*What you will do:* Please, without the pictures, restate every entry exactly.

+ + + + +

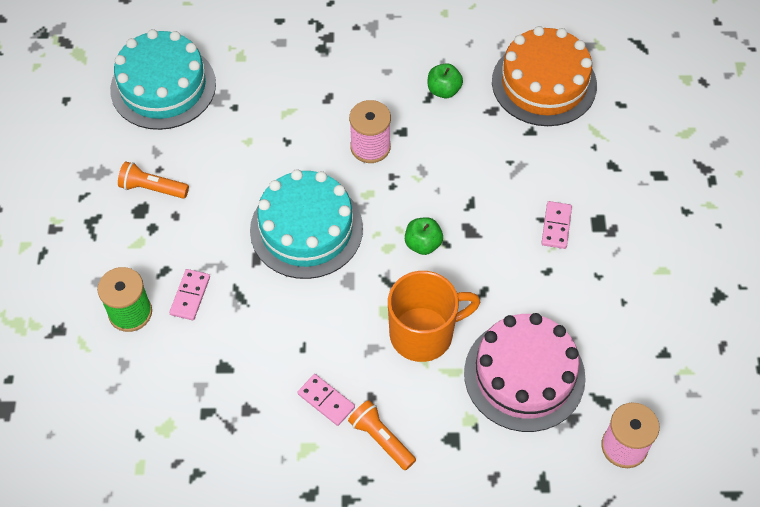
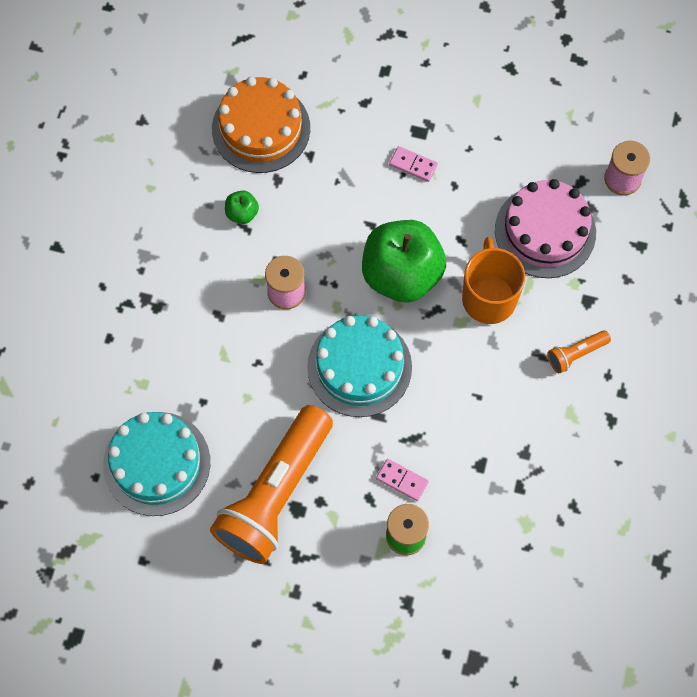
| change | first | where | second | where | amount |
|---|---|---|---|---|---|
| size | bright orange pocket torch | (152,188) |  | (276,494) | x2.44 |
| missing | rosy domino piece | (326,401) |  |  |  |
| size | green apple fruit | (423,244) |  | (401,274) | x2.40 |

+ + + + +

*Exercise output:*
| change | first | where | second | where | amount |
|---|---|---|---|---|---|
| size | bright orange pocket torch | (152,188) |  | (276,494) | x2.44 |
| missing | rosy domino piece | (326,401) |  |  |  |
| size | green apple fruit | (423,244) |  | (401,274) | x2.40 |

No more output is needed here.